Data records.
:::::
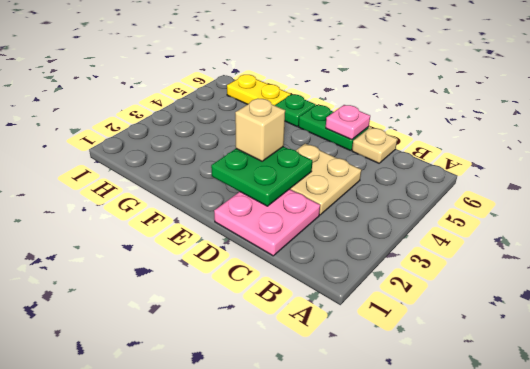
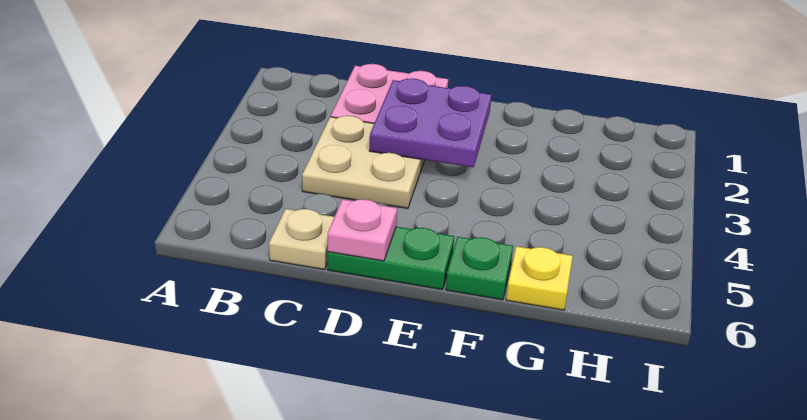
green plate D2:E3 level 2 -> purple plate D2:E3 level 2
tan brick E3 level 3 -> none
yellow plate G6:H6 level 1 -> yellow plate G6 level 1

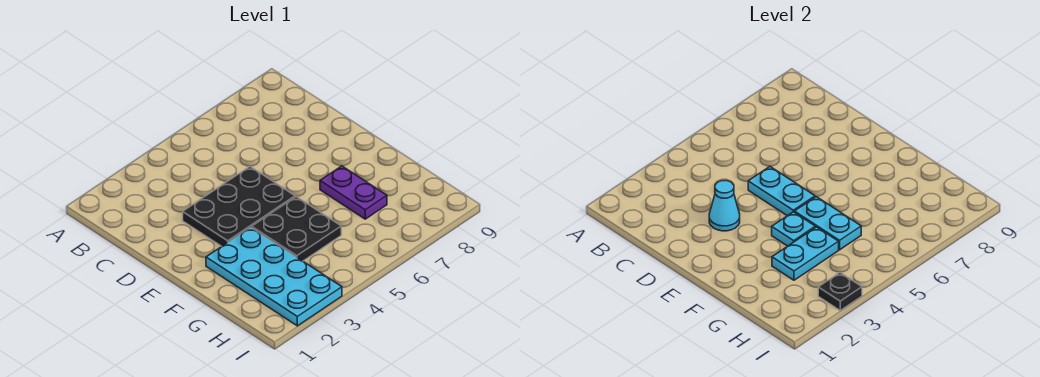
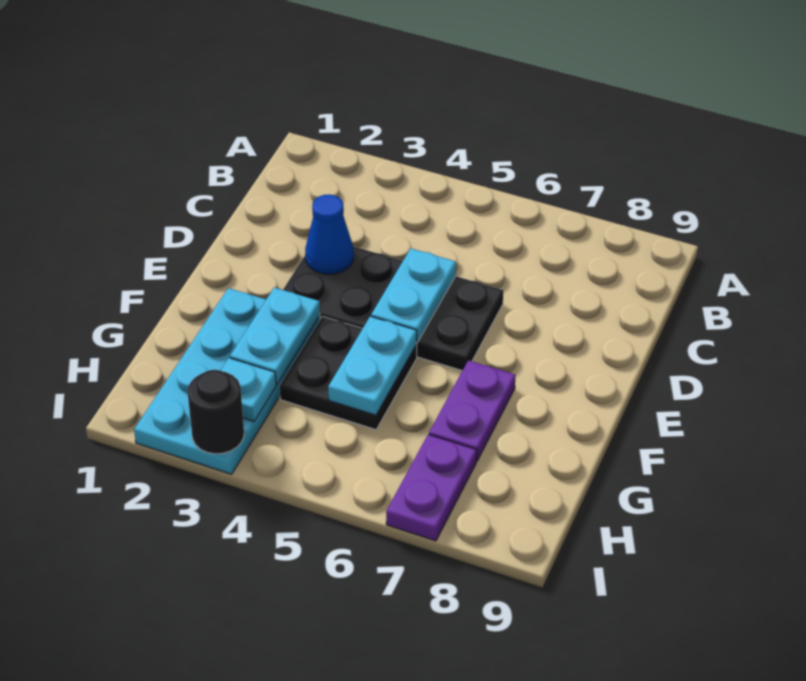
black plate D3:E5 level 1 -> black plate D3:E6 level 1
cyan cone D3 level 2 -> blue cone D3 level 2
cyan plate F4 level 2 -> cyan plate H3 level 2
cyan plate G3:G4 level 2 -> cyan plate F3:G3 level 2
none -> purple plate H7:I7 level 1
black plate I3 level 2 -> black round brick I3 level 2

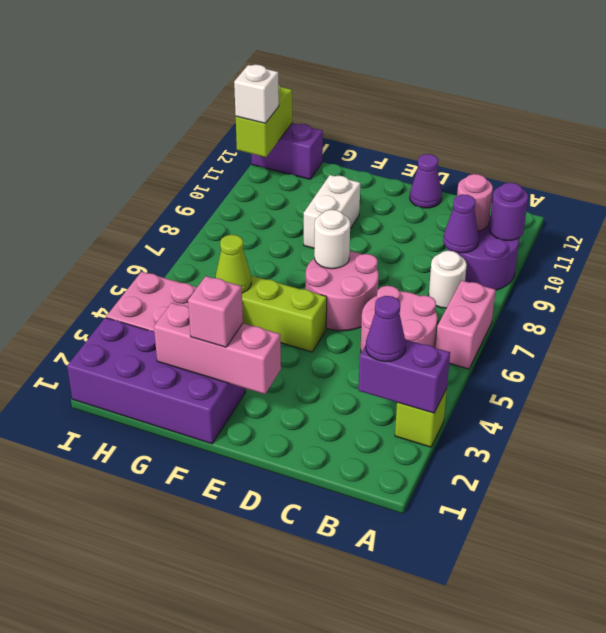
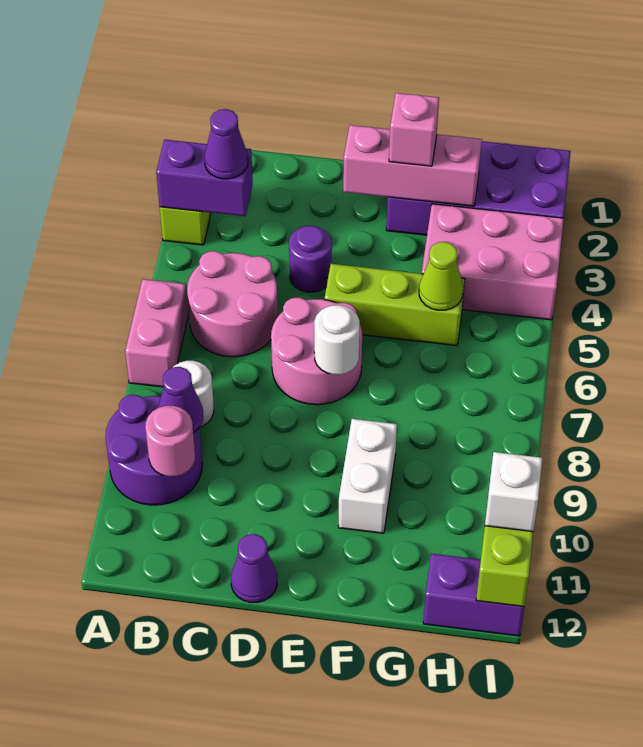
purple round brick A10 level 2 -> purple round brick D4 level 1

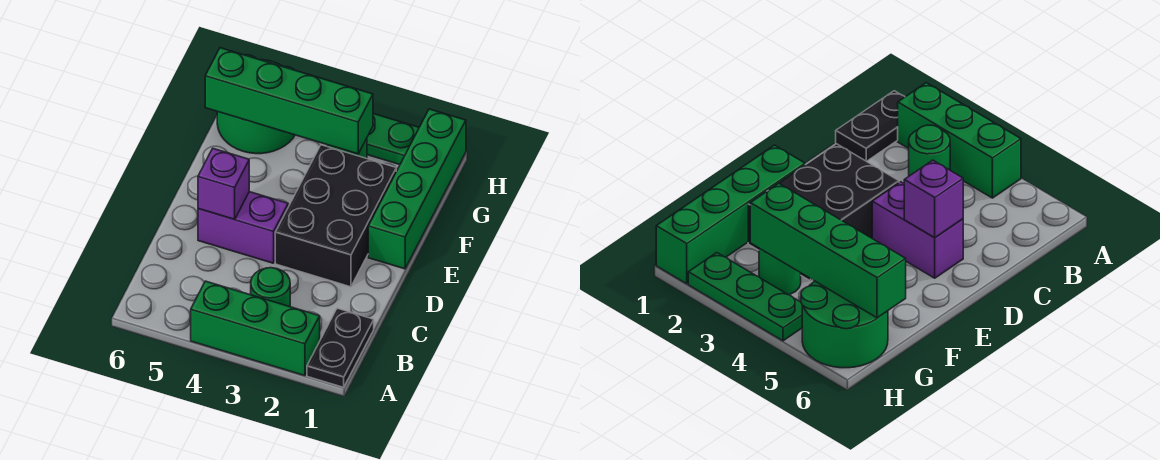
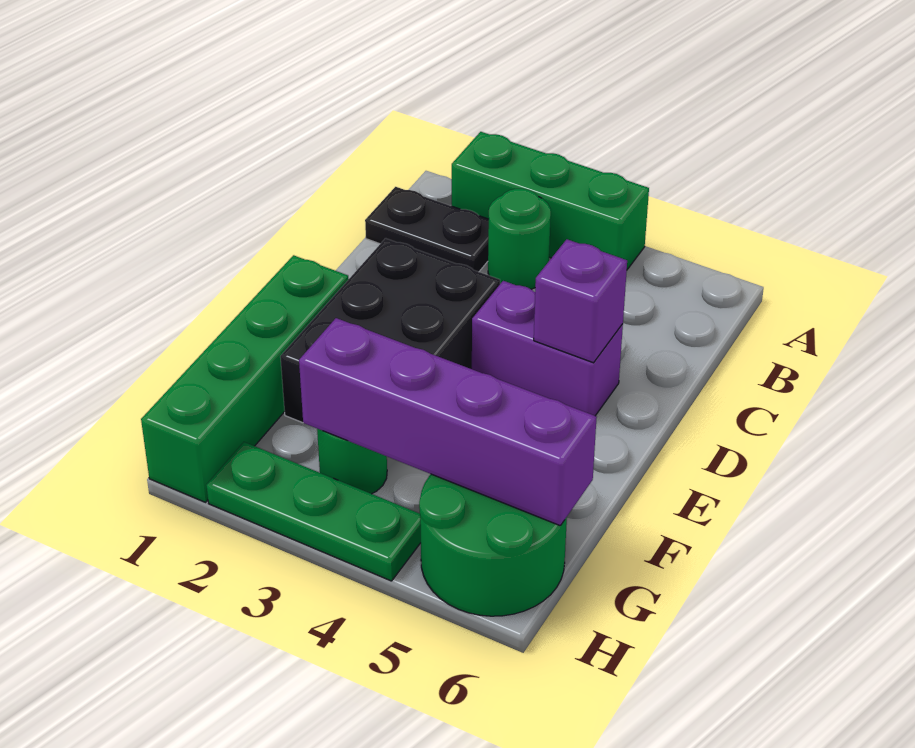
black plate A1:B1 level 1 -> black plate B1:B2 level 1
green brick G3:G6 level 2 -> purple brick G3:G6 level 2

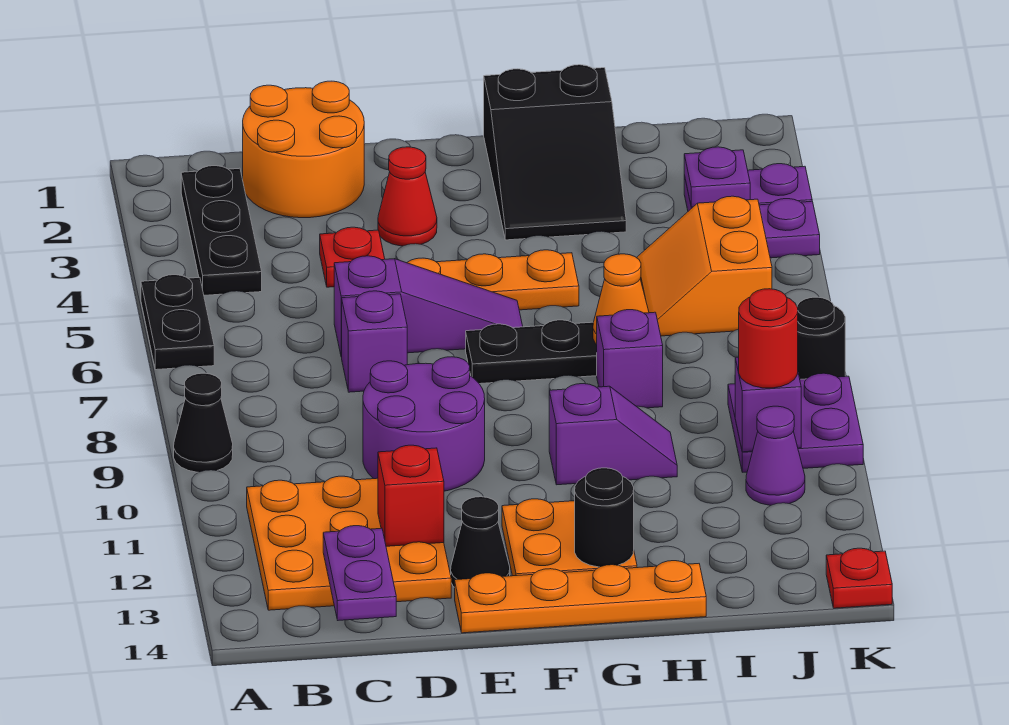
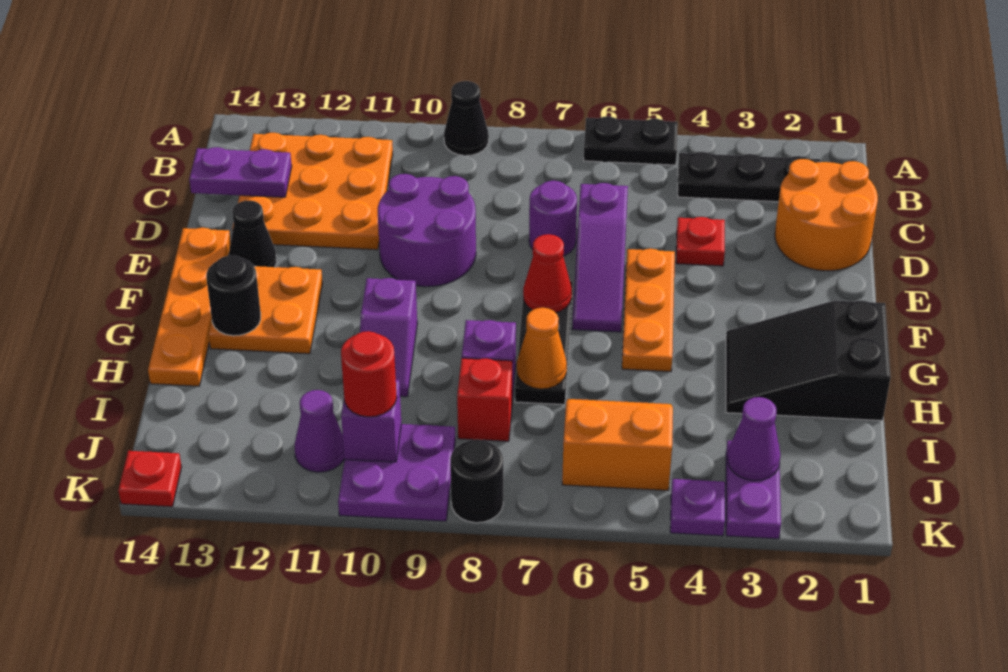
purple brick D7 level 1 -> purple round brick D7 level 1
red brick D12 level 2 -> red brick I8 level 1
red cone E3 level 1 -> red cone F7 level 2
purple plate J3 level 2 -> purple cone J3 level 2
:::::
Assignment. Would you show all lines of the material above that contain the word "brick"?

Written response.
tan brick E3 level 3 -> none
black plate I3 level 2 -> black round brick I3 level 2
purple round brick A10 level 2 -> purple round brick D4 level 1
green brick G3:G6 level 2 -> purple brick G3:G6 level 2
purple brick D7 level 1 -> purple round brick D7 level 1
red brick D12 level 2 -> red brick I8 level 1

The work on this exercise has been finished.